— YOUR TASK —
Would you output the lines from the one containing "move: cobalt solid" through the final line of the entries, exactly and with pictures omitted?

—————

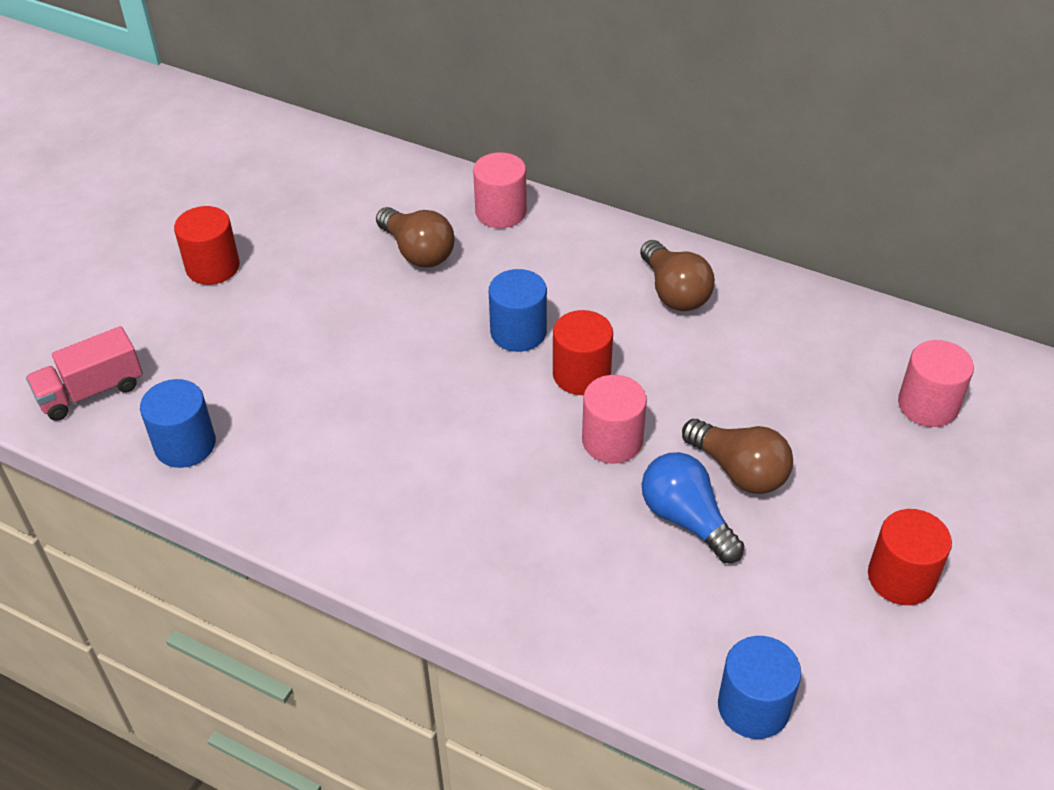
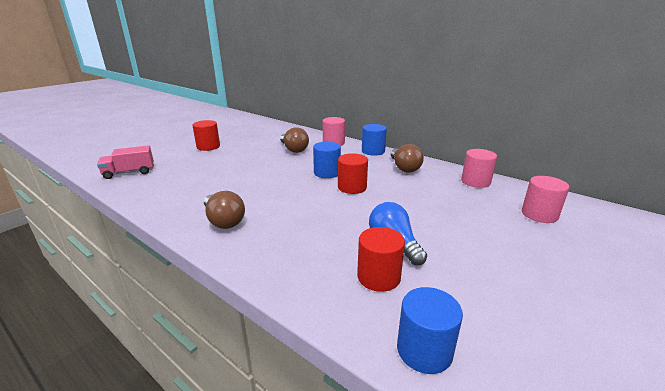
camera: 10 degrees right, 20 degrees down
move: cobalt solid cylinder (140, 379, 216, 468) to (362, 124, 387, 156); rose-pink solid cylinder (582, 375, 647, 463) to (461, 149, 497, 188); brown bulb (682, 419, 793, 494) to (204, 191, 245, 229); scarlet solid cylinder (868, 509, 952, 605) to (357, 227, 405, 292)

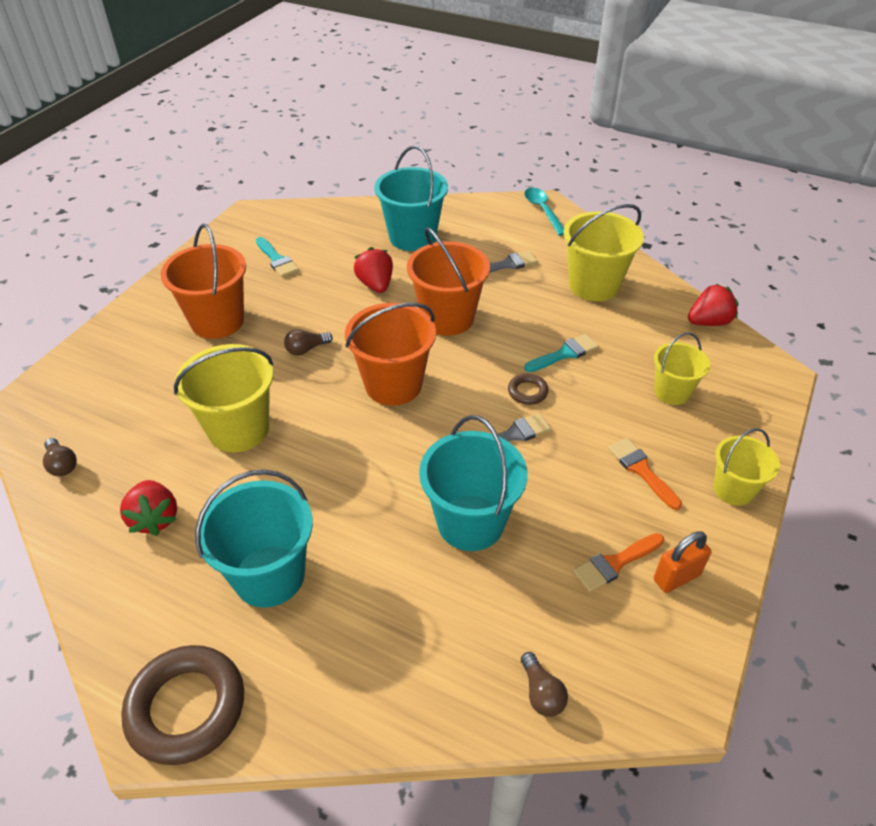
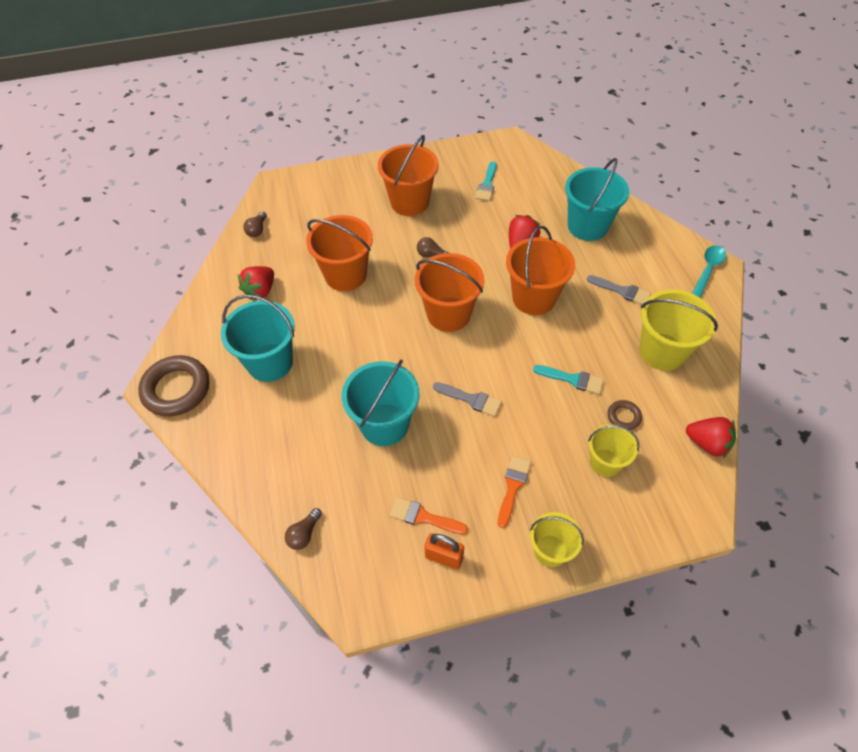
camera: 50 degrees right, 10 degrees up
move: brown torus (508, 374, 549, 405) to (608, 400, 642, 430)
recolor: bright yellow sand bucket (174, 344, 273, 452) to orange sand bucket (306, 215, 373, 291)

—————

— OUTPUT OF THE EXERCISE —
move: cobalt solid cylinder (140, 379, 216, 468) to (362, 124, 387, 156); rose-pink solid cylinder (582, 375, 647, 463) to (461, 149, 497, 188); brown bulb (682, 419, 793, 494) to (204, 191, 245, 229); scarlet solid cylinder (868, 509, 952, 605) to (357, 227, 405, 292)

camera: 50 degrees right, 10 degrees up
move: brown torus (508, 374, 549, 405) to (608, 400, 642, 430)
recolor: bright yellow sand bucket (174, 344, 273, 452) to orange sand bucket (306, 215, 373, 291)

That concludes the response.